### Assignment
Restate the records below word for word.

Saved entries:
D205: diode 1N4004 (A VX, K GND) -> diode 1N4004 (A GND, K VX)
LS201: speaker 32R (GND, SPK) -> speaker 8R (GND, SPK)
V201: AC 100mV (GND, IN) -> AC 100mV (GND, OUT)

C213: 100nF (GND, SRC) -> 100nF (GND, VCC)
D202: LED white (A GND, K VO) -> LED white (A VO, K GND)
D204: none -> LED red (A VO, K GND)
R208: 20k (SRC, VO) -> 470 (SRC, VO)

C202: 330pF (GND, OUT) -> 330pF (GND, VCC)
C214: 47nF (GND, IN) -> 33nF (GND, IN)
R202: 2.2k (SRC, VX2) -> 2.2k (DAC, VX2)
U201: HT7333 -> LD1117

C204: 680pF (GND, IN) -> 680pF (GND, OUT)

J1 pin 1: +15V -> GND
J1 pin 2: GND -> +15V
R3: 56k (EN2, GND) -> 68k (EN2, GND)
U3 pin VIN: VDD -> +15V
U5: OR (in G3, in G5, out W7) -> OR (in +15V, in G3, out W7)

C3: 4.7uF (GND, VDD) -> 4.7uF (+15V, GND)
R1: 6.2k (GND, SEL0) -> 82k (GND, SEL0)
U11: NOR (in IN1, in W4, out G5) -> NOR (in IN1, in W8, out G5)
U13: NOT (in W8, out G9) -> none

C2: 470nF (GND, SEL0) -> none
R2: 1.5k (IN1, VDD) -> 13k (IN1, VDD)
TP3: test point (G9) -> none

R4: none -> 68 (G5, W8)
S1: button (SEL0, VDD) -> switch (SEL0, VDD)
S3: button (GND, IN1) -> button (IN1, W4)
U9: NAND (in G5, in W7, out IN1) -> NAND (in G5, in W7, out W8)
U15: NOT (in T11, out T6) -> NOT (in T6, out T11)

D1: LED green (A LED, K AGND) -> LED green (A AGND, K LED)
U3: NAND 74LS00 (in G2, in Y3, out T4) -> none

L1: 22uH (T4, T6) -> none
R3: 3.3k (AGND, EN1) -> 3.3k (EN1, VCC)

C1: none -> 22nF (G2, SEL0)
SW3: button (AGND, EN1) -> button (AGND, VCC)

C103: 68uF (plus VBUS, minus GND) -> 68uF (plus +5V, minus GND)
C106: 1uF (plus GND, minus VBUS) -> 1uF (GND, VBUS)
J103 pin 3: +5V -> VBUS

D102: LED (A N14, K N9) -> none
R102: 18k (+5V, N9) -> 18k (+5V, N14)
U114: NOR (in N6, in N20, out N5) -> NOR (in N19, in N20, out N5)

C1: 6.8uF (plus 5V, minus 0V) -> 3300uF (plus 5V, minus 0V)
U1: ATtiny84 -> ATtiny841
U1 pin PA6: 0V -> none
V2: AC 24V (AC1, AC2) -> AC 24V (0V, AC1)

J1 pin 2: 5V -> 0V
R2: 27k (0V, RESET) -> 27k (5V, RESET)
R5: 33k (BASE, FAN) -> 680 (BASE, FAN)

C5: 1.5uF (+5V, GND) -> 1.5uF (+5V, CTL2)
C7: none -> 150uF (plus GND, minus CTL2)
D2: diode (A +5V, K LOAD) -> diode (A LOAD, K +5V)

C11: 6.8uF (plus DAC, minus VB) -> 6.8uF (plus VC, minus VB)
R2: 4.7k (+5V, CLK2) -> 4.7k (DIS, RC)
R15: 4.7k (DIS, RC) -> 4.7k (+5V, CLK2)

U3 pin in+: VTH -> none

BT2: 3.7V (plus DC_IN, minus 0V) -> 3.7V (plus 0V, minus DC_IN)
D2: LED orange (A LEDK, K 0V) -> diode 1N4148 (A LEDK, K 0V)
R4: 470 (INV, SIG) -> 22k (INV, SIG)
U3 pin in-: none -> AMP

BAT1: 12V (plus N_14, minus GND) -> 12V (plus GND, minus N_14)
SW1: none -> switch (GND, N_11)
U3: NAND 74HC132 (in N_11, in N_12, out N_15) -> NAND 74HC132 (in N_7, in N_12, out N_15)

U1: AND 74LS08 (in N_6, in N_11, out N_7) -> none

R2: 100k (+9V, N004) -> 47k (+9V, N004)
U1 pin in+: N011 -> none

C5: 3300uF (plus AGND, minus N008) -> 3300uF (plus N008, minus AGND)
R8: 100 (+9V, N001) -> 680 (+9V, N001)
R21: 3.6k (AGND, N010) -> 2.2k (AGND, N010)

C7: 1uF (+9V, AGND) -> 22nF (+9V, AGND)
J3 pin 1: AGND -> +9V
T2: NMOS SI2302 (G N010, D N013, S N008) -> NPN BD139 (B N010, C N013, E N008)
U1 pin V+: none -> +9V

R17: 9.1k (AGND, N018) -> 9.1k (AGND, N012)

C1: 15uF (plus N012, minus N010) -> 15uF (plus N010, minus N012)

### Your response
D205: diode 1N4004 (A VX, K GND) -> diode 1N4004 (A GND, K VX)
LS201: speaker 32R (GND, SPK) -> speaker 8R (GND, SPK)
V201: AC 100mV (GND, IN) -> AC 100mV (GND, OUT)

C213: 100nF (GND, SRC) -> 100nF (GND, VCC)
D202: LED white (A GND, K VO) -> LED white (A VO, K GND)
D204: none -> LED red (A VO, K GND)
R208: 20k (SRC, VO) -> 470 (SRC, VO)

C202: 330pF (GND, OUT) -> 330pF (GND, VCC)
C214: 47nF (GND, IN) -> 33nF (GND, IN)
R202: 2.2k (SRC, VX2) -> 2.2k (DAC, VX2)
U201: HT7333 -> LD1117

C204: 680pF (GND, IN) -> 680pF (GND, OUT)

J1 pin 1: +15V -> GND
J1 pin 2: GND -> +15V
R3: 56k (EN2, GND) -> 68k (EN2, GND)
U3 pin VIN: VDD -> +15V
U5: OR (in G3, in G5, out W7) -> OR (in +15V, in G3, out W7)

C3: 4.7uF (GND, VDD) -> 4.7uF (+15V, GND)
R1: 6.2k (GND, SEL0) -> 82k (GND, SEL0)
U11: NOR (in IN1, in W4, out G5) -> NOR (in IN1, in W8, out G5)
U13: NOT (in W8, out G9) -> none

C2: 470nF (GND, SEL0) -> none
R2: 1.5k (IN1, VDD) -> 13k (IN1, VDD)
TP3: test point (G9) -> none

R4: none -> 68 (G5, W8)
S1: button (SEL0, VDD) -> switch (SEL0, VDD)
S3: button (GND, IN1) -> button (IN1, W4)
U9: NAND (in G5, in W7, out IN1) -> NAND (in G5, in W7, out W8)
U15: NOT (in T11, out T6) -> NOT (in T6, out T11)

D1: LED green (A LED, K AGND) -> LED green (A AGND, K LED)
U3: NAND 74LS00 (in G2, in Y3, out T4) -> none

L1: 22uH (T4, T6) -> none
R3: 3.3k (AGND, EN1) -> 3.3k (EN1, VCC)

C1: none -> 22nF (G2, SEL0)
SW3: button (AGND, EN1) -> button (AGND, VCC)

C103: 68uF (plus VBUS, minus GND) -> 68uF (plus +5V, minus GND)
C106: 1uF (plus GND, minus VBUS) -> 1uF (GND, VBUS)
J103 pin 3: +5V -> VBUS

D102: LED (A N14, K N9) -> none
R102: 18k (+5V, N9) -> 18k (+5V, N14)
U114: NOR (in N6, in N20, out N5) -> NOR (in N19, in N20, out N5)

C1: 6.8uF (plus 5V, minus 0V) -> 3300uF (plus 5V, minus 0V)
U1: ATtiny84 -> ATtiny841
U1 pin PA6: 0V -> none
V2: AC 24V (AC1, AC2) -> AC 24V (0V, AC1)

J1 pin 2: 5V -> 0V
R2: 27k (0V, RESET) -> 27k (5V, RESET)
R5: 33k (BASE, FAN) -> 680 (BASE, FAN)

C5: 1.5uF (+5V, GND) -> 1.5uF (+5V, CTL2)
C7: none -> 150uF (plus GND, minus CTL2)
D2: diode (A +5V, K LOAD) -> diode (A LOAD, K +5V)

C11: 6.8uF (plus DAC, minus VB) -> 6.8uF (plus VC, minus VB)
R2: 4.7k (+5V, CLK2) -> 4.7k (DIS, RC)
R15: 4.7k (DIS, RC) -> 4.7k (+5V, CLK2)

U3 pin in+: VTH -> none

BT2: 3.7V (plus DC_IN, minus 0V) -> 3.7V (plus 0V, minus DC_IN)
D2: LED orange (A LEDK, K 0V) -> diode 1N4148 (A LEDK, K 0V)
R4: 470 (INV, SIG) -> 22k (INV, SIG)
U3 pin in-: none -> AMP

BAT1: 12V (plus N_14, minus GND) -> 12V (plus GND, minus N_14)
SW1: none -> switch (GND, N_11)
U3: NAND 74HC132 (in N_11, in N_12, out N_15) -> NAND 74HC132 (in N_7, in N_12, out N_15)

U1: AND 74LS08 (in N_6, in N_11, out N_7) -> none

R2: 100k (+9V, N004) -> 47k (+9V, N004)
U1 pin in+: N011 -> none

C5: 3300uF (plus AGND, minus N008) -> 3300uF (plus N008, minus AGND)
R8: 100 (+9V, N001) -> 680 (+9V, N001)
R21: 3.6k (AGND, N010) -> 2.2k (AGND, N010)

C7: 1uF (+9V, AGND) -> 22nF (+9V, AGND)
J3 pin 1: AGND -> +9V
T2: NMOS SI2302 (G N010, D N013, S N008) -> NPN BD139 (B N010, C N013, E N008)
U1 pin V+: none -> +9V

R17: 9.1k (AGND, N018) -> 9.1k (AGND, N012)

C1: 15uF (plus N012, minus N010) -> 15uF (plus N010, minus N012)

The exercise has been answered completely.